#### Task requirements
Return, word for word, only the lines of the data below that lie between the line with "none -> purple cone H3 level 1" and the line with "none -> yellow brick C10:D10 level 1", those two lines included.

#### Data
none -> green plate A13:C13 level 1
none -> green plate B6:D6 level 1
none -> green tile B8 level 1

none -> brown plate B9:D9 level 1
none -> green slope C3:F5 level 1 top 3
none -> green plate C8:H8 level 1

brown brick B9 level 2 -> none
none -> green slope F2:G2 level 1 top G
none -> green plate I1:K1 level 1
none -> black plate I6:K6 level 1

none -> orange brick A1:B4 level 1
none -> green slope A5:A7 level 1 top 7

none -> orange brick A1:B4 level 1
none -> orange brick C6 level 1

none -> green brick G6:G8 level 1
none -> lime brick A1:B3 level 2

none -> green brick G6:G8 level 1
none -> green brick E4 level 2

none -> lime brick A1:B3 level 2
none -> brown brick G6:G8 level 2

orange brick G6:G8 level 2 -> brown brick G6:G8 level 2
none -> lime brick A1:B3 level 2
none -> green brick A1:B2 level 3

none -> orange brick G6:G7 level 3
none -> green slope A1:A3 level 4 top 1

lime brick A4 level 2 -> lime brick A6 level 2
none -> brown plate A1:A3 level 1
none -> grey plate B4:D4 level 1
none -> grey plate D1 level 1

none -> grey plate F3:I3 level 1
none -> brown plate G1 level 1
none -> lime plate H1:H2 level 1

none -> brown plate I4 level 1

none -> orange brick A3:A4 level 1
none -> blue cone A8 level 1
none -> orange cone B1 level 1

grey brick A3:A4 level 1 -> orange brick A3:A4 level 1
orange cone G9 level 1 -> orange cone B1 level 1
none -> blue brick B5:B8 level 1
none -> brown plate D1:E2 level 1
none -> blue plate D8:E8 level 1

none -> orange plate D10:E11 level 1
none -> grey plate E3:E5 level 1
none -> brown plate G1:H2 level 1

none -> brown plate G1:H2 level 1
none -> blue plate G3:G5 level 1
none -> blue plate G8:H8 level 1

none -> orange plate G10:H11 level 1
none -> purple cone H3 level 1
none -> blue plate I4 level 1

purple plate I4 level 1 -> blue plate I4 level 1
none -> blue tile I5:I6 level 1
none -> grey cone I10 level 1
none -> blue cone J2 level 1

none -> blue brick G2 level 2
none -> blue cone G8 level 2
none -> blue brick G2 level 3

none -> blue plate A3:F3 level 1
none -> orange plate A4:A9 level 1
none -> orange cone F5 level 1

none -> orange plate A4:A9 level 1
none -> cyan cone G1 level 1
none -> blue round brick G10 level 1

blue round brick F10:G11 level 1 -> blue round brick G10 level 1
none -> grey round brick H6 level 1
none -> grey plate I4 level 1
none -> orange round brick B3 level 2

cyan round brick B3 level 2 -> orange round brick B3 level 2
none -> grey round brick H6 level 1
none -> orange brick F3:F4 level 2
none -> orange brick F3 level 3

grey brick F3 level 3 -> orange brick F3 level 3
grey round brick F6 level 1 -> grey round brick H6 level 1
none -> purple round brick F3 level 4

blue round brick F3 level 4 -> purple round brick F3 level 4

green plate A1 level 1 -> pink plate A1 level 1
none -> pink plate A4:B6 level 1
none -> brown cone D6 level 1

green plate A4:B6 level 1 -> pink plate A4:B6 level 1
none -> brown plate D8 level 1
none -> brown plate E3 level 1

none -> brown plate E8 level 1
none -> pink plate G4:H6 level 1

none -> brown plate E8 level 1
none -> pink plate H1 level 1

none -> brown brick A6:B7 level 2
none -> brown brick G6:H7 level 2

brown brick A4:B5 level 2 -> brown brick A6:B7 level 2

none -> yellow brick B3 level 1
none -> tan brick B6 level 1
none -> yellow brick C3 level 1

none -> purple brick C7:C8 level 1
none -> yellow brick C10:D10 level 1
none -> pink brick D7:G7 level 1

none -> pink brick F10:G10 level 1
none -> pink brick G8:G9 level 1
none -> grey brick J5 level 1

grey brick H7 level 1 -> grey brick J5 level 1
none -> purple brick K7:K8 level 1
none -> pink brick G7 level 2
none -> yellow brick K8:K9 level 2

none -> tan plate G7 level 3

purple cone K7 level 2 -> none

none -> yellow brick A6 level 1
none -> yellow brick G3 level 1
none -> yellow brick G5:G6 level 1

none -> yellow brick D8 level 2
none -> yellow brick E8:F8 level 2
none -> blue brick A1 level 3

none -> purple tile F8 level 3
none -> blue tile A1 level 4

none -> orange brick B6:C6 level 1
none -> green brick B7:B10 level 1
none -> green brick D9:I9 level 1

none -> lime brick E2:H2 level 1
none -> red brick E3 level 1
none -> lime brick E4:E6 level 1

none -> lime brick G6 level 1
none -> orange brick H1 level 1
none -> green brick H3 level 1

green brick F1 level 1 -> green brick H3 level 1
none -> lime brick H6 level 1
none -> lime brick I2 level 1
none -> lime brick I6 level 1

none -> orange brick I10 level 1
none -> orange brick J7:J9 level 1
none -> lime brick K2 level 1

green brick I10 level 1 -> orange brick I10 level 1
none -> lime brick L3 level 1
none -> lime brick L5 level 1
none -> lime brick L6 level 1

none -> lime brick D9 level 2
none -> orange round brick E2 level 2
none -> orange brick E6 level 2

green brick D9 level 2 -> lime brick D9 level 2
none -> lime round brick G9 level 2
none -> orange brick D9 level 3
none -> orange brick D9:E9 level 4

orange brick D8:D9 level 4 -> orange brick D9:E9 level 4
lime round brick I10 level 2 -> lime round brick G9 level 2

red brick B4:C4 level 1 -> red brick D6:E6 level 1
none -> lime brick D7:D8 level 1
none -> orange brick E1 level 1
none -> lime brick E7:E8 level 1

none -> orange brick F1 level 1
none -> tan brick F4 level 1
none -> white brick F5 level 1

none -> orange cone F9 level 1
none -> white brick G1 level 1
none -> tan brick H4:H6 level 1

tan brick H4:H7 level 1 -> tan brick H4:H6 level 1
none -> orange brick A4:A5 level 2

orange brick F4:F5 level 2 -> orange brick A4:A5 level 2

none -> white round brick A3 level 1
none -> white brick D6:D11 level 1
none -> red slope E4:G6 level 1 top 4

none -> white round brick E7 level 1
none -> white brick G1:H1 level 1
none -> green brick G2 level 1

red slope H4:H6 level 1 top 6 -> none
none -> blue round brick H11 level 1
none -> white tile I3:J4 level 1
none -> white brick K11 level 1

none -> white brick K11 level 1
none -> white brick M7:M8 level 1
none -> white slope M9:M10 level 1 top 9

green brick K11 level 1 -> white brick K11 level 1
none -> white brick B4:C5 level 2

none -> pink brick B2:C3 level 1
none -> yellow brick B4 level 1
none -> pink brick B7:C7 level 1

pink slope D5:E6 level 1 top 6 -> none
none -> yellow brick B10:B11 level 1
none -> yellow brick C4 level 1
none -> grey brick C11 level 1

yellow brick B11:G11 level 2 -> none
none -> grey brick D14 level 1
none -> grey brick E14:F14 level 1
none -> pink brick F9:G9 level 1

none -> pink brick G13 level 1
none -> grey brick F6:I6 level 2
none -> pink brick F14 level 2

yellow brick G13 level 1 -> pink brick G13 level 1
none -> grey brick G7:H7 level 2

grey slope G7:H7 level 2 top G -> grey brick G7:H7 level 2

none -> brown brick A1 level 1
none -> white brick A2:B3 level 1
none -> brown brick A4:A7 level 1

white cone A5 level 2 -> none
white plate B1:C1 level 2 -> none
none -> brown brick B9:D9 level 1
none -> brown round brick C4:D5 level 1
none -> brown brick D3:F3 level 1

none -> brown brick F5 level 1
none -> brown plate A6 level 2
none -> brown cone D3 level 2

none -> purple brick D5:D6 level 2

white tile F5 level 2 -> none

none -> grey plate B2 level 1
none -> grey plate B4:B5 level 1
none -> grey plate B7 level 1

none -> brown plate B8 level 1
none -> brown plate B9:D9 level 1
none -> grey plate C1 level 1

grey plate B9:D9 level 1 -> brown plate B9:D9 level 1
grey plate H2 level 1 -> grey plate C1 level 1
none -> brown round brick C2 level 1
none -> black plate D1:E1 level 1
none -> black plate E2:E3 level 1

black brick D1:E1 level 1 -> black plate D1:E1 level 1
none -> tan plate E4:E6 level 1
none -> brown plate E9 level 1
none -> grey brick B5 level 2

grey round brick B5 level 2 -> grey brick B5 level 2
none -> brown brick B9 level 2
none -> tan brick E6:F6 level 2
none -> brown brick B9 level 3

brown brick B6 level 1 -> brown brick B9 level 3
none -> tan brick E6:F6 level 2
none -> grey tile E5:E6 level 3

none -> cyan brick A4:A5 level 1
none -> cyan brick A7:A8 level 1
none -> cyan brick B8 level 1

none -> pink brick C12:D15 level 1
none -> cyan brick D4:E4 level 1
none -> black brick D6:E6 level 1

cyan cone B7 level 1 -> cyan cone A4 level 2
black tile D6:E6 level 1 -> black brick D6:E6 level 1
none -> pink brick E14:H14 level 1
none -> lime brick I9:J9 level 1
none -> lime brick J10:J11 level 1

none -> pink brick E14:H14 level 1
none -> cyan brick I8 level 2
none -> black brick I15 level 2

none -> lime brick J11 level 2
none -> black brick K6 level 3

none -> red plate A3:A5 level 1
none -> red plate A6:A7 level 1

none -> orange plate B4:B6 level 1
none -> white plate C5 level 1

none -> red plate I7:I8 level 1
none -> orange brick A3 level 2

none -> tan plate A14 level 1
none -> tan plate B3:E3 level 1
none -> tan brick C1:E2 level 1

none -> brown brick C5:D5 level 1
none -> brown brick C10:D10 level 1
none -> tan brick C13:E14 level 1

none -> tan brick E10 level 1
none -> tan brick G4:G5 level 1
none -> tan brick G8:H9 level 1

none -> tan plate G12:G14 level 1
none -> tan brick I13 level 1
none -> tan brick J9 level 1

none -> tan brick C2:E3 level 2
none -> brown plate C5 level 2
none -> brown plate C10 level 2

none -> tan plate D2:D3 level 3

#### Solution for this exercise
none -> purple cone H3 level 1
none -> blue plate I4 level 1

purple plate I4 level 1 -> blue plate I4 level 1
none -> blue tile I5:I6 level 1
none -> grey cone I10 level 1
none -> blue cone J2 level 1

none -> blue brick G2 level 2
none -> blue cone G8 level 2
none -> blue brick G2 level 3

none -> blue plate A3:F3 level 1
none -> orange plate A4:A9 level 1
none -> orange cone F5 level 1

none -> orange plate A4:A9 level 1
none -> cyan cone G1 level 1
none -> blue round brick G10 level 1

blue round brick F10:G11 level 1 -> blue round brick G10 level 1
none -> grey round brick H6 level 1
none -> grey plate I4 level 1
none -> orange round brick B3 level 2

cyan round brick B3 level 2 -> orange round brick B3 level 2
none -> grey round brick H6 level 1
none -> orange brick F3:F4 level 2
none -> orange brick F3 level 3

grey brick F3 level 3 -> orange brick F3 level 3
grey round brick F6 level 1 -> grey round brick H6 level 1
none -> purple round brick F3 level 4

blue round brick F3 level 4 -> purple round brick F3 level 4

green plate A1 level 1 -> pink plate A1 level 1
none -> pink plate A4:B6 level 1
none -> brown cone D6 level 1

green plate A4:B6 level 1 -> pink plate A4:B6 level 1
none -> brown plate D8 level 1
none -> brown plate E3 level 1

none -> brown plate E8 level 1
none -> pink plate G4:H6 level 1

none -> brown plate E8 level 1
none -> pink plate H1 level 1

none -> brown brick A6:B7 level 2
none -> brown brick G6:H7 level 2

brown brick A4:B5 level 2 -> brown brick A6:B7 level 2

none -> yellow brick B3 level 1
none -> tan brick B6 level 1
none -> yellow brick C3 level 1

none -> purple brick C7:C8 level 1
none -> yellow brick C10:D10 level 1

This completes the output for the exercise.